▶ _Problem_
Precisely the lines from the one with "S2: button (SEL0, VA) -> switch (SEL0, VA)" through the end of the data, both included, must make up the response, each restated word for word.
»»
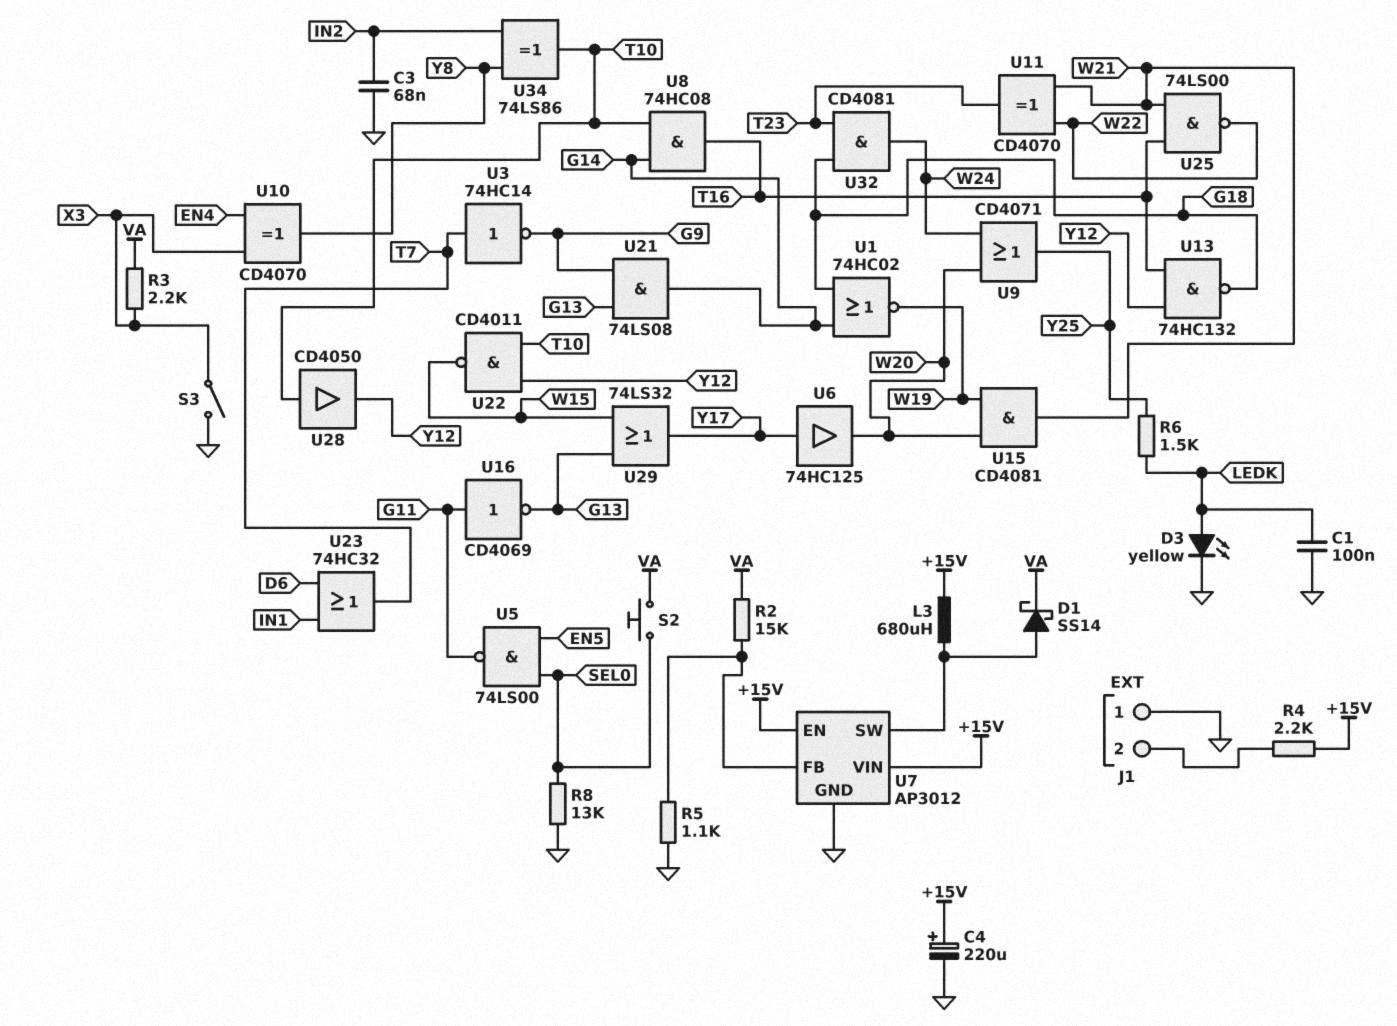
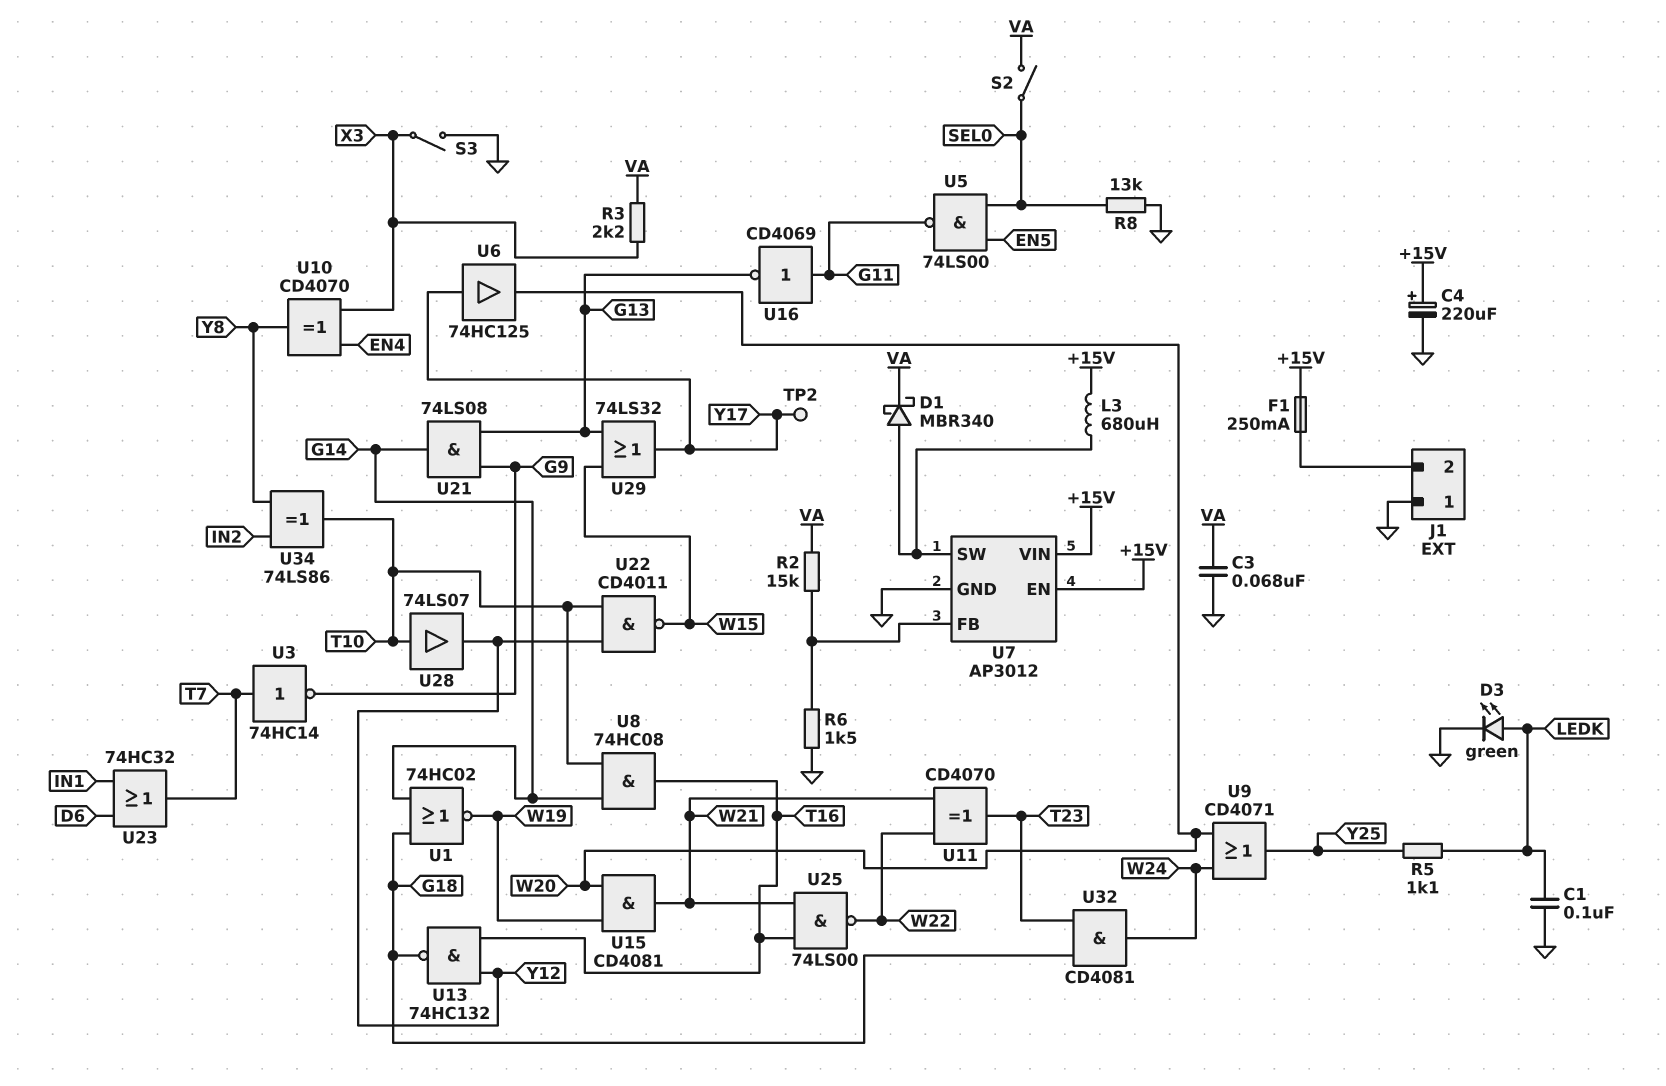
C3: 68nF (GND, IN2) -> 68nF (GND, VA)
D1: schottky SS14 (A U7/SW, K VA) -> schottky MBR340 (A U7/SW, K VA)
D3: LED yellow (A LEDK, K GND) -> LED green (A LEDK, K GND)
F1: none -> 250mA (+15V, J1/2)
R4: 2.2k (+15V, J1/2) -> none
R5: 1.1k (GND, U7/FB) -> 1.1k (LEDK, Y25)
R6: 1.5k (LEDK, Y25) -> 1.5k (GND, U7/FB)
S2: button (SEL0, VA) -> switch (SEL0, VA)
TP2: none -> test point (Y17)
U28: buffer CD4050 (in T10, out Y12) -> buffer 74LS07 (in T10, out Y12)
««
▶ _Reply_
S2: button (SEL0, VA) -> switch (SEL0, VA)
TP2: none -> test point (Y17)
U28: buffer CD4050 (in T10, out Y12) -> buffer 74LS07 (in T10, out Y12)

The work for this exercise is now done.